> _What is expected_
Show every line of the entries below that contains the string "Saxophone", copying each one in full. Case counts.

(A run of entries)
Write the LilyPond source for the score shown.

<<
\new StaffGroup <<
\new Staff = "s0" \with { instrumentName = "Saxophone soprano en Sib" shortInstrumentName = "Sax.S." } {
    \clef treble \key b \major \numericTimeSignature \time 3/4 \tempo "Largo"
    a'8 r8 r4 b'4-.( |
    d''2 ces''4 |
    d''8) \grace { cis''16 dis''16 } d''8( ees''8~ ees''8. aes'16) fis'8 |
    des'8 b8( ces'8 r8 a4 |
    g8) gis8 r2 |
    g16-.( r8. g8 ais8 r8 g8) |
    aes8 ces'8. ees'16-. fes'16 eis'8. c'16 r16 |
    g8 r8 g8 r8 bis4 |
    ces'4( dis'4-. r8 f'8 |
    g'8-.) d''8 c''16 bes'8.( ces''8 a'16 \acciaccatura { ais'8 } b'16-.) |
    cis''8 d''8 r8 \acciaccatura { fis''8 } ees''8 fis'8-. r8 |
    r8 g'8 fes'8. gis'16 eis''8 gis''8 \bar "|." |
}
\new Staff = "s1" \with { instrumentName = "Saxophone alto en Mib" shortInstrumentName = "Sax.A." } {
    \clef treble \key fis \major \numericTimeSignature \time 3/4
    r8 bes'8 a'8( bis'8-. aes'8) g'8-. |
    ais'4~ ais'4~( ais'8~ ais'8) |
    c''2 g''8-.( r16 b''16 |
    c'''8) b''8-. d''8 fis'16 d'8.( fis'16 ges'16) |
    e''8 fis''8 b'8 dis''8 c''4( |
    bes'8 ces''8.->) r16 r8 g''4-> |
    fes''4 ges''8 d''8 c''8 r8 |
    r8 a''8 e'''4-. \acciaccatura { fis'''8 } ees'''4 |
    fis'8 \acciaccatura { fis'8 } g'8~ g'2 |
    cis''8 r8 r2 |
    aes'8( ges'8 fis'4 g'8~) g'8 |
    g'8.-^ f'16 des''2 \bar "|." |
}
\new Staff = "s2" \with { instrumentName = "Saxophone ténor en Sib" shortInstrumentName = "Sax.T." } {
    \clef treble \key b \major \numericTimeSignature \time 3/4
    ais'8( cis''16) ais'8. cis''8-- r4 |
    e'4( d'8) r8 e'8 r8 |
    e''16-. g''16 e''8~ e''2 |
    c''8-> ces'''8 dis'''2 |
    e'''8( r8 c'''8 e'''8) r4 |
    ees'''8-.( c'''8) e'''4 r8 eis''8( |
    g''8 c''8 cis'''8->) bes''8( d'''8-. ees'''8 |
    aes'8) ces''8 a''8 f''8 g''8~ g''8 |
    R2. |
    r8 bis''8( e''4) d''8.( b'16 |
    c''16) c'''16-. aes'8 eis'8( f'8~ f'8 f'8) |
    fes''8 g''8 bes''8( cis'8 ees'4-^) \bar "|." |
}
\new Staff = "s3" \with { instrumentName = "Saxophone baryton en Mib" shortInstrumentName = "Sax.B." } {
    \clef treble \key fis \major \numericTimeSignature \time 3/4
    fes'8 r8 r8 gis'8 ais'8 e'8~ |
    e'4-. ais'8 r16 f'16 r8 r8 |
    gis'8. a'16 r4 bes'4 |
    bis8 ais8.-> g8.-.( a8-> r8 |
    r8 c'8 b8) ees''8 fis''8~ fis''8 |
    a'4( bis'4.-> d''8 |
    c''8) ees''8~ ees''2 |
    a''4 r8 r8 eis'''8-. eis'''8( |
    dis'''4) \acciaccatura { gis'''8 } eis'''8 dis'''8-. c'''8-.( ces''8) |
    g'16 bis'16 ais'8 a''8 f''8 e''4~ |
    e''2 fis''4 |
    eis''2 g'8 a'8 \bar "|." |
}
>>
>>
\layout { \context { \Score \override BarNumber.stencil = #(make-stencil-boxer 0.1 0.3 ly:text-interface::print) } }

> _Written reply_
\new Staff = "s0" \with { instrumentName = "Saxophone soprano en Sib" shortInstrumentName = "Sax.S." } {
\new Staff = "s1" \with { instrumentName = "Saxophone alto en Mib" shortInstrumentName = "Sax.A." } {
\new Staff = "s2" \with { instrumentName = "Saxophone ténor en Sib" shortInstrumentName = "Sax.T." } {
\new Staff = "s3" \with { instrumentName = "Saxophone baryton en Mib" shortInstrumentName = "Sax.B." } {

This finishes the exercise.